[Collection entries]

§

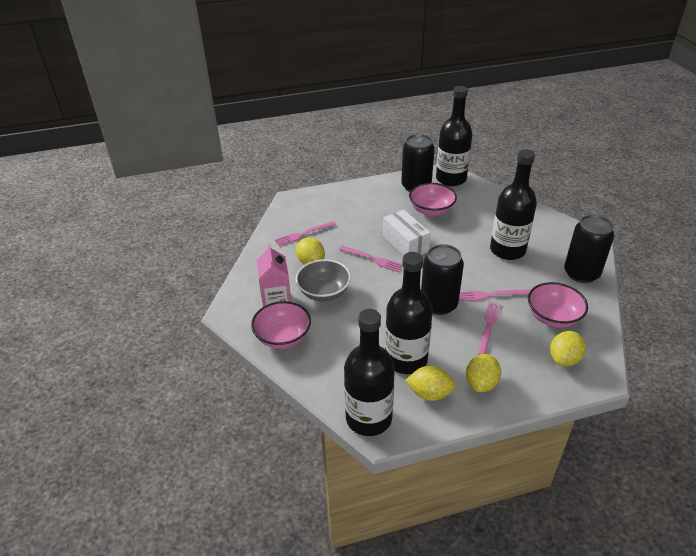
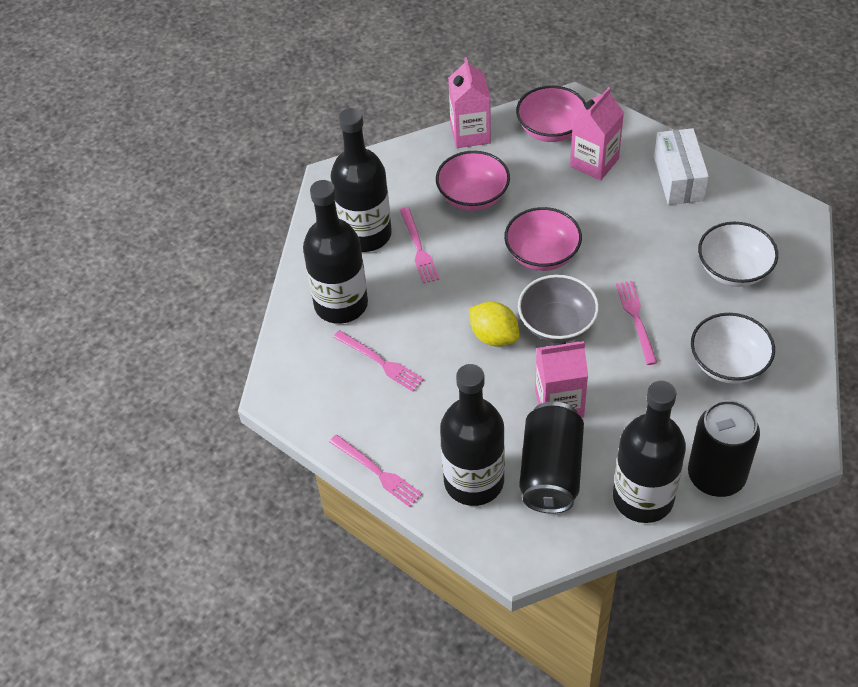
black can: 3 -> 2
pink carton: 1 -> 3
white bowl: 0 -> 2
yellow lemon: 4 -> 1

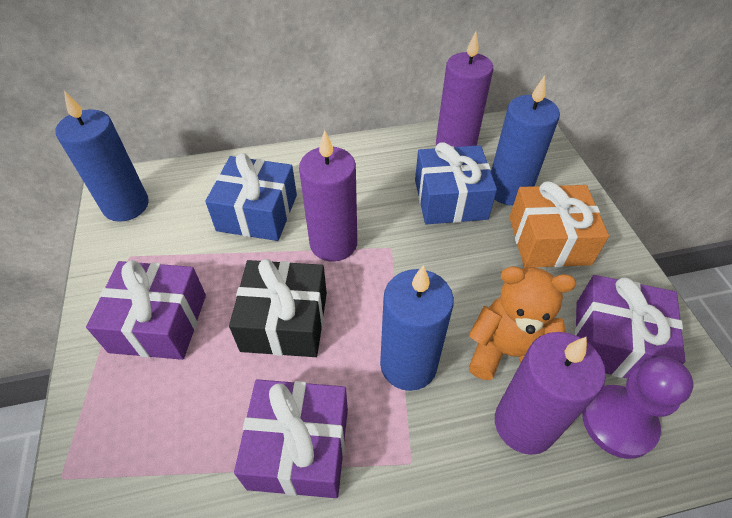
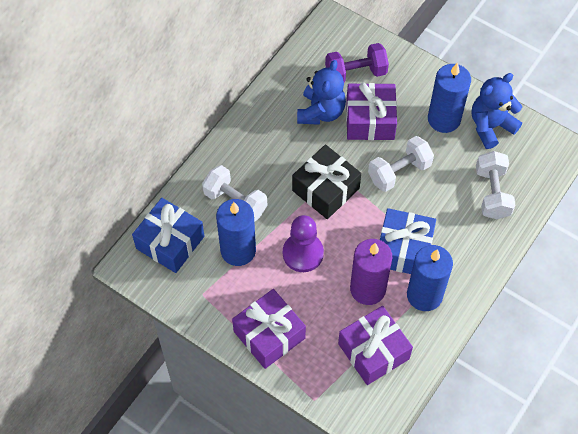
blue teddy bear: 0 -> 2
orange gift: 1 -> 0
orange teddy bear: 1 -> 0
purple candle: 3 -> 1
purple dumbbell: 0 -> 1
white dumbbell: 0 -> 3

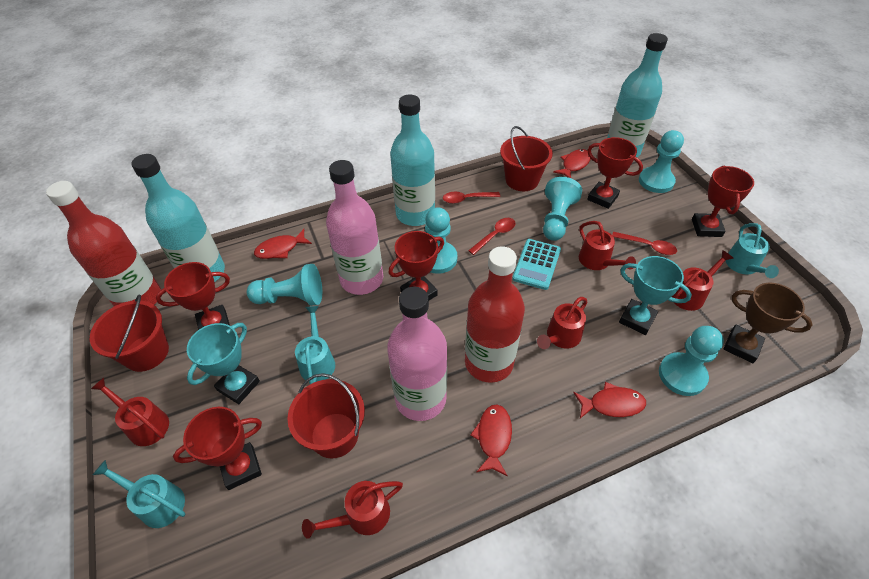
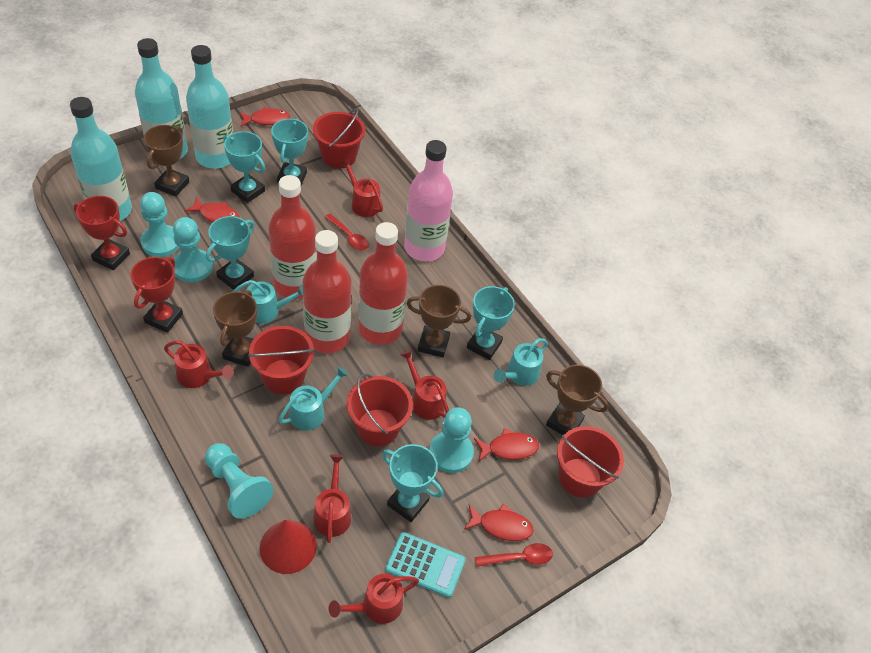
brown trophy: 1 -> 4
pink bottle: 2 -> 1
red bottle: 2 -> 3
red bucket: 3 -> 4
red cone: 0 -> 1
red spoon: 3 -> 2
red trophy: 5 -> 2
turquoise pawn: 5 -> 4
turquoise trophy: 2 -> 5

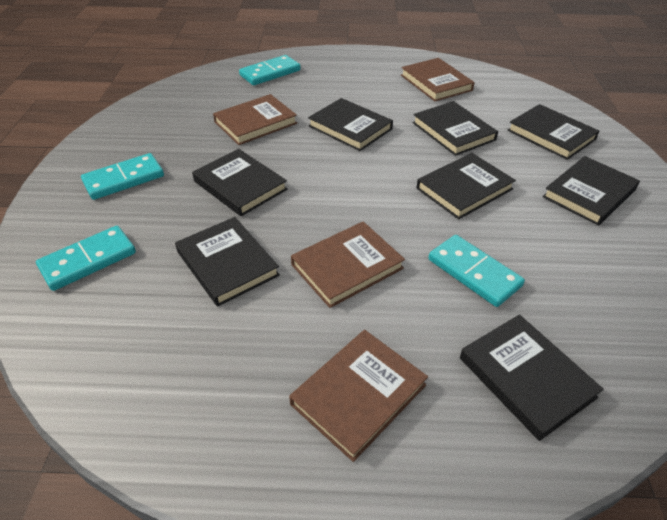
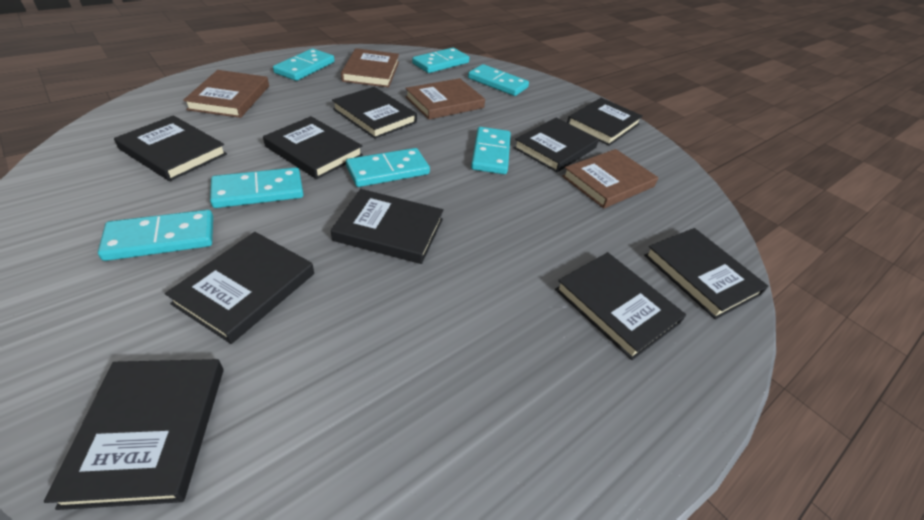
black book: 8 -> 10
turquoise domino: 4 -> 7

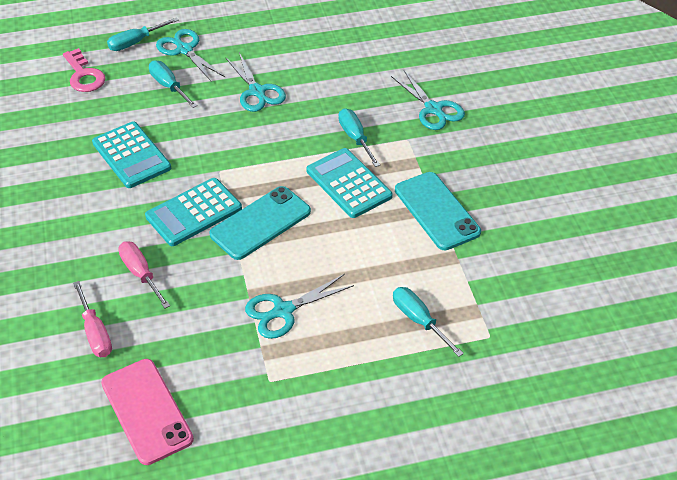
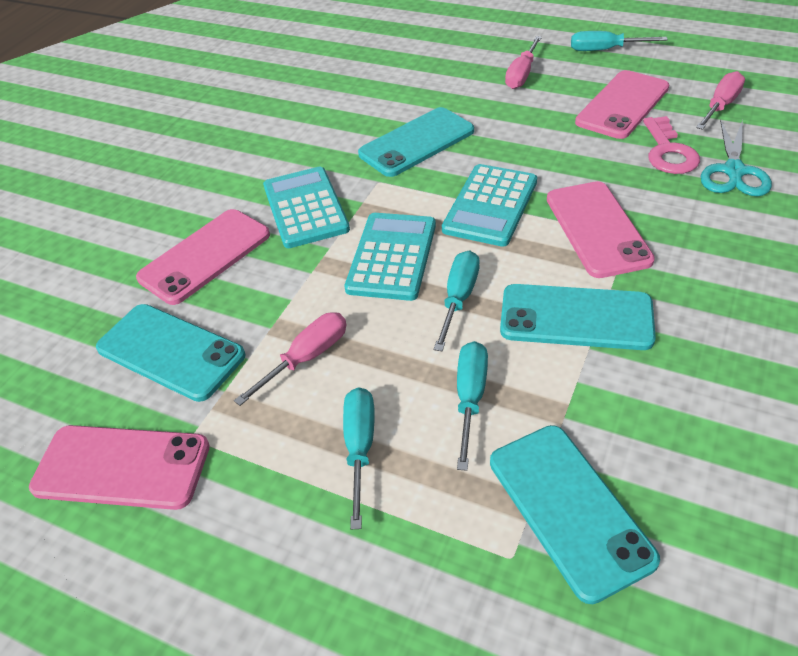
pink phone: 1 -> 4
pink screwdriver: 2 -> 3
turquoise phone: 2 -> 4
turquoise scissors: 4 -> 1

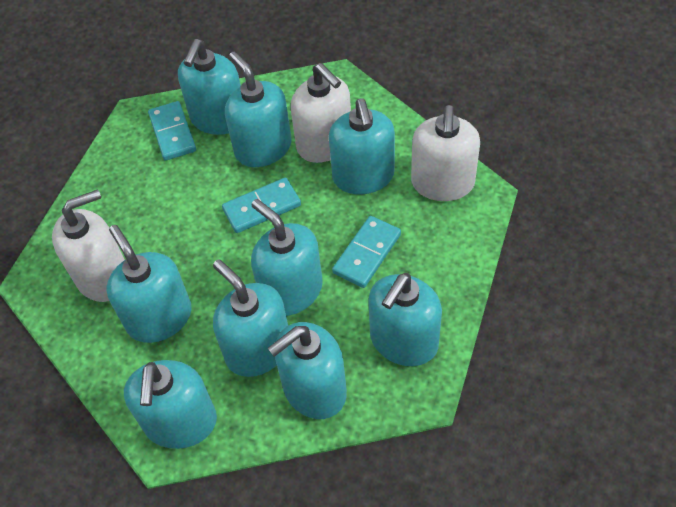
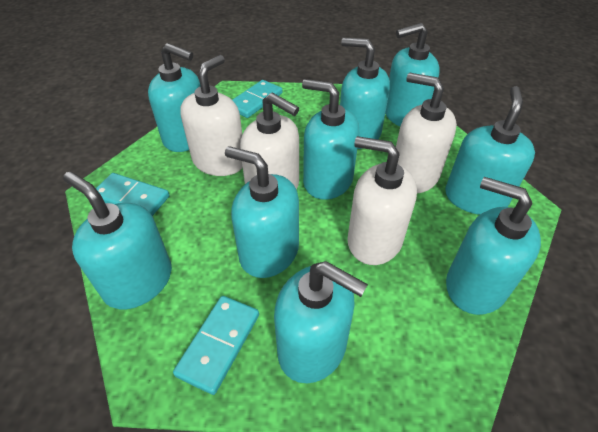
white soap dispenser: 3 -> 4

§

The reply must hold each line of the records verbatim and no pictures.

black can: 3 -> 2
pink carton: 1 -> 3
white bowl: 0 -> 2
yellow lemon: 4 -> 1

blue teddy bear: 0 -> 2
orange gift: 1 -> 0
orange teddy bear: 1 -> 0
purple candle: 3 -> 1
purple dumbbell: 0 -> 1
white dumbbell: 0 -> 3

brown trophy: 1 -> 4
pink bottle: 2 -> 1
red bottle: 2 -> 3
red bucket: 3 -> 4
red cone: 0 -> 1
red spoon: 3 -> 2
red trophy: 5 -> 2
turquoise pawn: 5 -> 4
turquoise trophy: 2 -> 5

black book: 8 -> 10
turquoise domino: 4 -> 7

pink phone: 1 -> 4
pink screwdriver: 2 -> 3
turquoise phone: 2 -> 4
turquoise scissors: 4 -> 1

white soap dispenser: 3 -> 4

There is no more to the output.